Dataset records
----------------------------------------

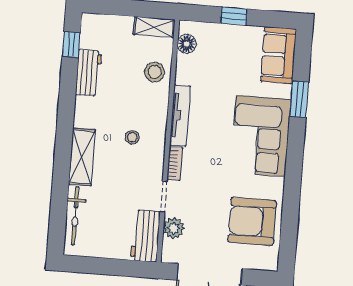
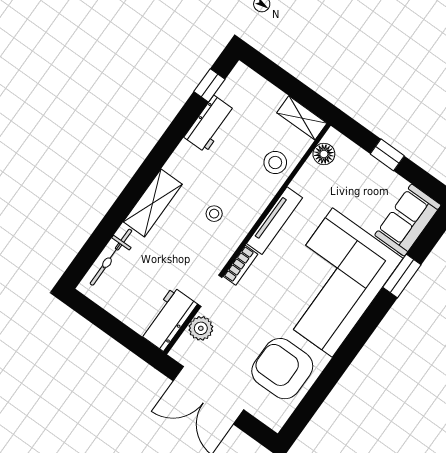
corner sofa: (261, 136) -> (332, 283), width x1.36, depth x1.36

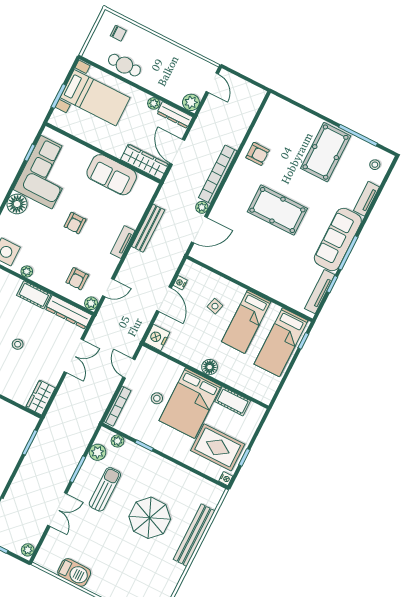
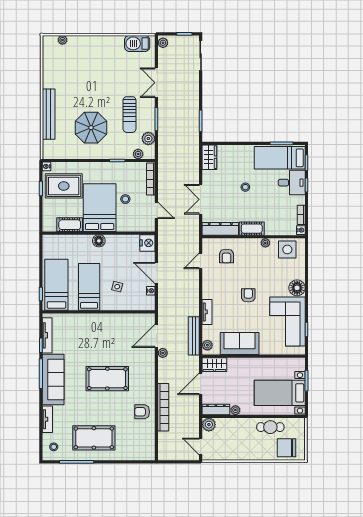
chair: (118, 33) -> (287, 448), width x1.87, depth x1.87
door: (177, 152) -> (201, 384), swing flipped
pool table: (326, 152) -> (94, 438), turned 90
wardrobe: (145, 162) -> (214, 365), width x0.67
bookcase: (218, 174) -> (163, 407), moved
bench: (148, 228) -> (194, 336), moved
tv unit: (123, 242) -> (207, 312), moved
armchair: (77, 279) -> (226, 256), turned 180
plant: (91, 303) -> (207, 345), moved
parasol: (150, 518) -> (91, 128), moved
barbecue: (74, 573) -> (137, 43), moved

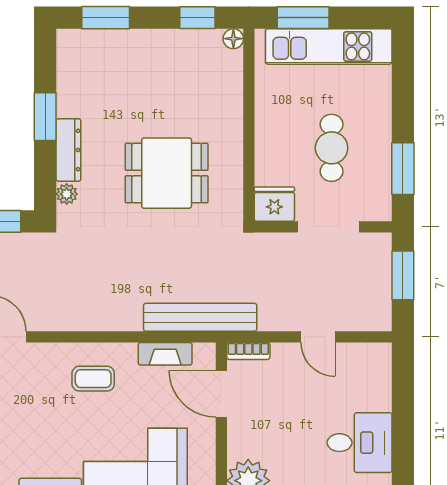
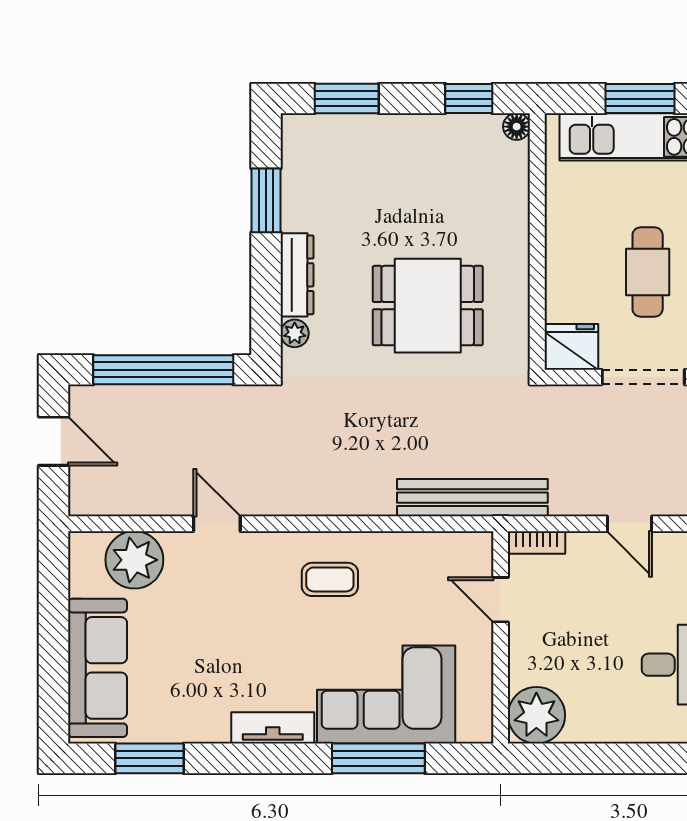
window: (303, 18) -> (640, 99), moved
window: (45, 117) -> (266, 200), moved
fireplace: (165, 354) -> (426, 546), removed
door: (221, 394) -> (501, 600), width x0.73

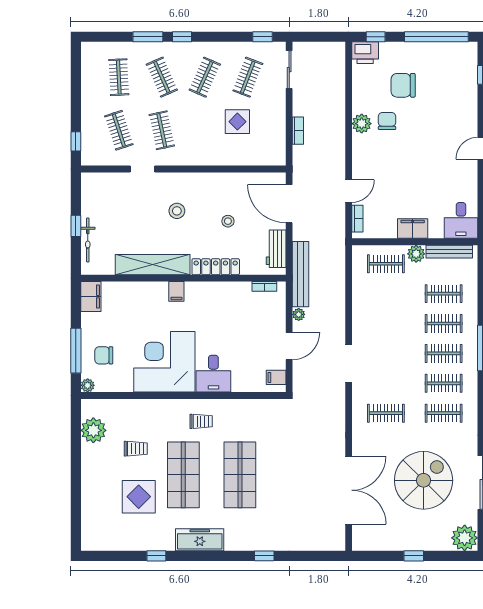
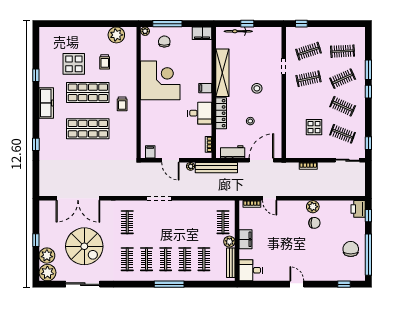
chair: (403, 85) -> (351, 249), moved
desk: (213, 374) -> (200, 113), moved, turned 180
plant: (438, 539) -> (47, 256), added

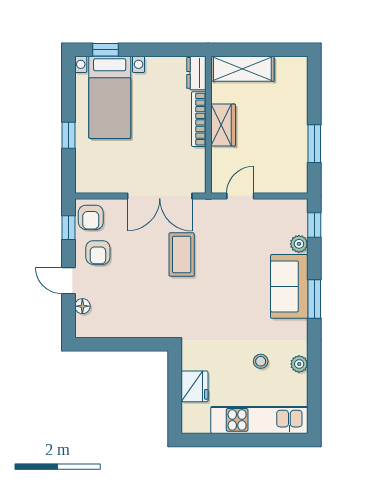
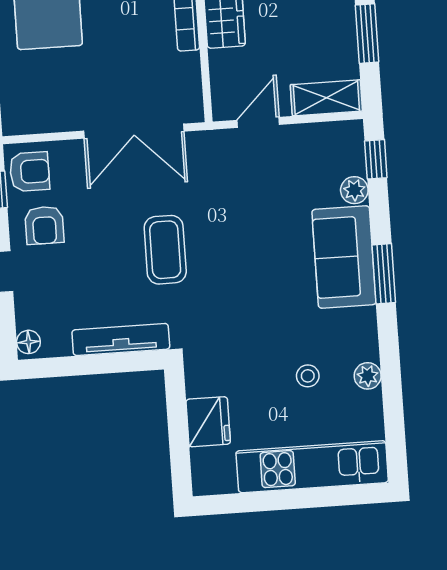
shelving: (285, 183) -> (326, 98), added
armchair: (91, 217) -> (30, 172), turned -90
coffee table: (182, 255) -> (165, 250), moved
floor lamp: (82, 306) -> (28, 342), moved
tv unit: (142, 330) -> (121, 340), added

----------------------------------------

WHAT YOU SHOULD DO:
Please write out every record above exactly, but leave the pictures out.

WRITTEN RESPONSE:
corner sofa: (261, 136) -> (332, 283), width x1.36, depth x1.36

chair: (118, 33) -> (287, 448), width x1.87, depth x1.87
door: (177, 152) -> (201, 384), swing flipped
pool table: (326, 152) -> (94, 438), turned 90
wardrobe: (145, 162) -> (214, 365), width x0.67
bookcase: (218, 174) -> (163, 407), moved
bench: (148, 228) -> (194, 336), moved
tv unit: (123, 242) -> (207, 312), moved
armchair: (77, 279) -> (226, 256), turned 180
plant: (91, 303) -> (207, 345), moved
parasol: (150, 518) -> (91, 128), moved
barbecue: (74, 573) -> (137, 43), moved

window: (303, 18) -> (640, 99), moved
window: (45, 117) -> (266, 200), moved
fireplace: (165, 354) -> (426, 546), removed
door: (221, 394) -> (501, 600), width x0.73

chair: (403, 85) -> (351, 249), moved
desk: (213, 374) -> (200, 113), moved, turned 180
plant: (438, 539) -> (47, 256), added

shelving: (285, 183) -> (326, 98), added
armchair: (91, 217) -> (30, 172), turned -90
coffee table: (182, 255) -> (165, 250), moved
floor lamp: (82, 306) -> (28, 342), moved
tv unit: (142, 330) -> (121, 340), added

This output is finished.